(Dataset entries)
···

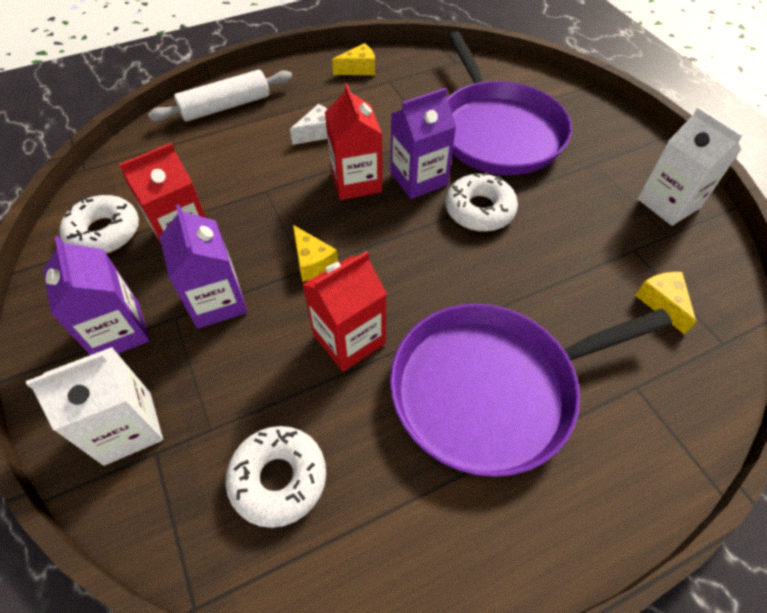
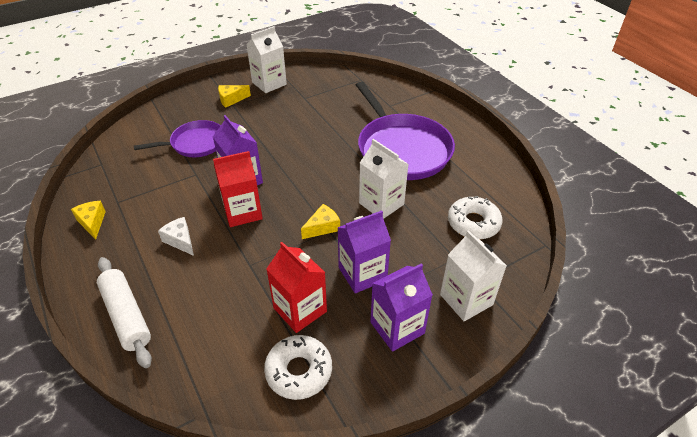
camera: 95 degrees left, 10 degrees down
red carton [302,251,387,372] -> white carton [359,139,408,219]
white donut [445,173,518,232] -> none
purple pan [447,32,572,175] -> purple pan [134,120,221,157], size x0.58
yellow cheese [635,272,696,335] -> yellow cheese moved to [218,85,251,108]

···

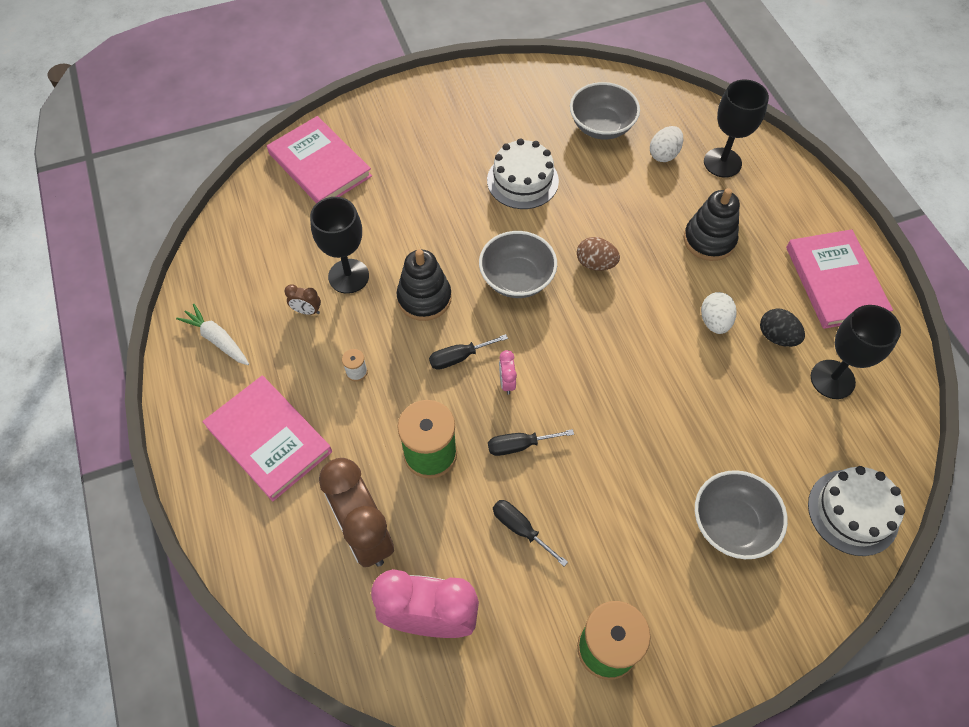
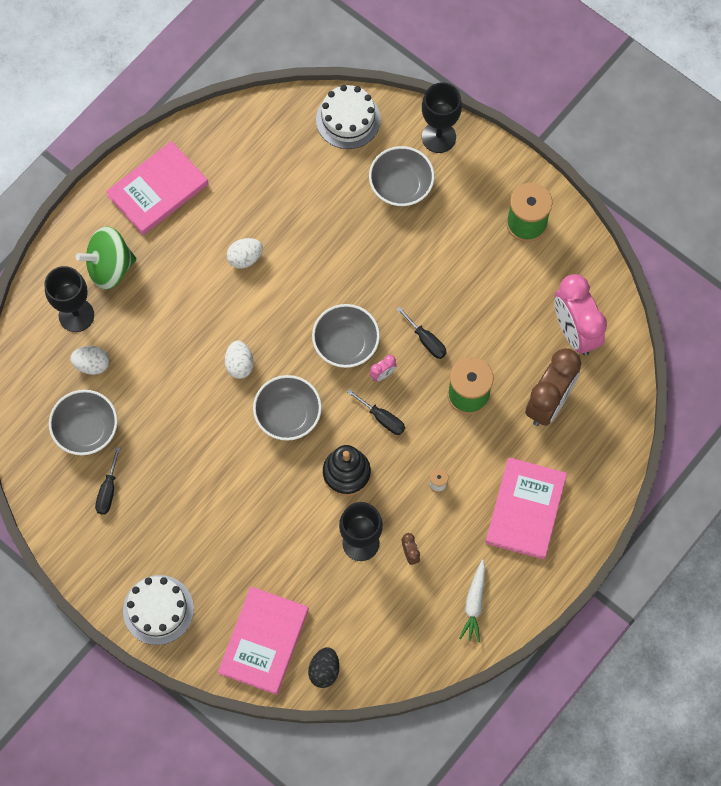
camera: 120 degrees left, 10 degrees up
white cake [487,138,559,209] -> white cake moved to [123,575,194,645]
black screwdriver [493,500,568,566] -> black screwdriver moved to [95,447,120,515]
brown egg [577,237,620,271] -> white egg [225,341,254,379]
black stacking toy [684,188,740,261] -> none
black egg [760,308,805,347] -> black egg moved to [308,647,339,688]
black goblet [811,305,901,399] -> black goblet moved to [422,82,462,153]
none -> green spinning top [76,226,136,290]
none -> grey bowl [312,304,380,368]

···

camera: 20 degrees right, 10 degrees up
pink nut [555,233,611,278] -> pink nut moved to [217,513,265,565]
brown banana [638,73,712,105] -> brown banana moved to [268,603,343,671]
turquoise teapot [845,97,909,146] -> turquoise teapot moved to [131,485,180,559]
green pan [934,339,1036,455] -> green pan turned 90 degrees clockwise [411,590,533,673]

···

■ Work request
Which lines above run from the one containing "camera: 95 degrees left, 10 degrees down" to the one containing "yellow cheese [635,272,696,335]"? Give them again exactly, both ends included.

■ Result for this exercise
camera: 95 degrees left, 10 degrees down
red carton [302,251,387,372] -> white carton [359,139,408,219]
white donut [445,173,518,232] -> none
purple pan [447,32,572,175] -> purple pan [134,120,221,157], size x0.58
yellow cheese [635,272,696,335] -> yellow cheese moved to [218,85,251,108]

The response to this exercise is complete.